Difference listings

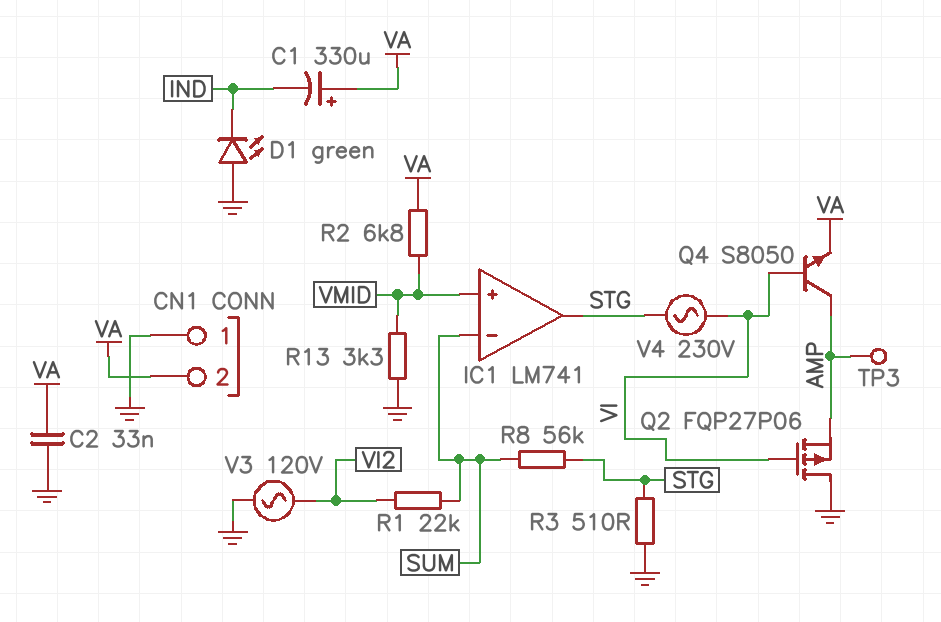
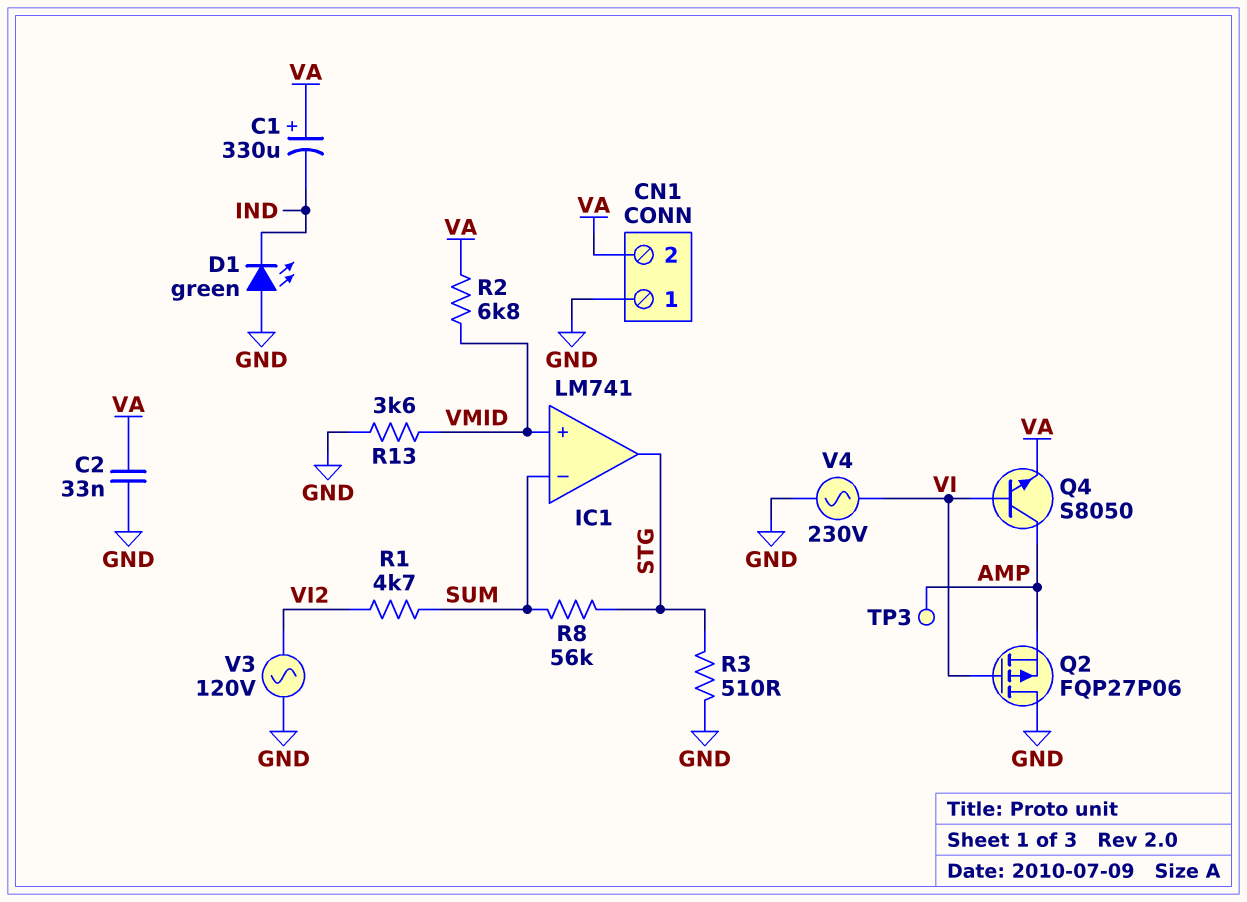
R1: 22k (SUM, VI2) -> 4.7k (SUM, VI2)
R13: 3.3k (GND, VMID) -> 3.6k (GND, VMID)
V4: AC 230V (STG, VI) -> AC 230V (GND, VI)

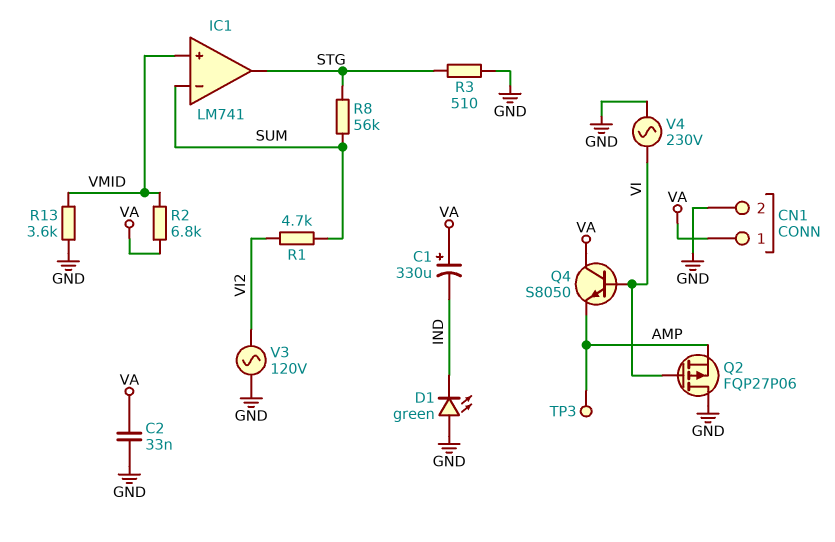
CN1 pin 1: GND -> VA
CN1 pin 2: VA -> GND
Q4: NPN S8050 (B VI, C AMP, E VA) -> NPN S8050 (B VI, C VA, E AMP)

...

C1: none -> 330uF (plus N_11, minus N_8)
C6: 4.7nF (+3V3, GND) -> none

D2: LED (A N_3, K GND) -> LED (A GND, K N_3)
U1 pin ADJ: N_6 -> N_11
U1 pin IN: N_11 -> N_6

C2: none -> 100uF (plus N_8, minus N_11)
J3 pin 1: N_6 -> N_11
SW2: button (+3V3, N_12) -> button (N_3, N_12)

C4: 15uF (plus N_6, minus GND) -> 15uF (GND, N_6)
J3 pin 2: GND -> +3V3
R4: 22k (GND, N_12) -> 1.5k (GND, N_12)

TASK TO CARRY OUT
Copy out only the lines of the records above from the one with "U1 pin IN: N_11 -> N_6" through the one with "R4: 22k (GND, N_12) -> 1.5k (GND, N_12)", exactly as they stand, both included.

REPLY TO THE TASK
U1 pin IN: N_11 -> N_6

C2: none -> 100uF (plus N_8, minus N_11)
J3 pin 1: N_6 -> N_11
SW2: button (+3V3, N_12) -> button (N_3, N_12)

C4: 15uF (plus N_6, minus GND) -> 15uF (GND, N_6)
J3 pin 2: GND -> +3V3
R4: 22k (GND, N_12) -> 1.5k (GND, N_12)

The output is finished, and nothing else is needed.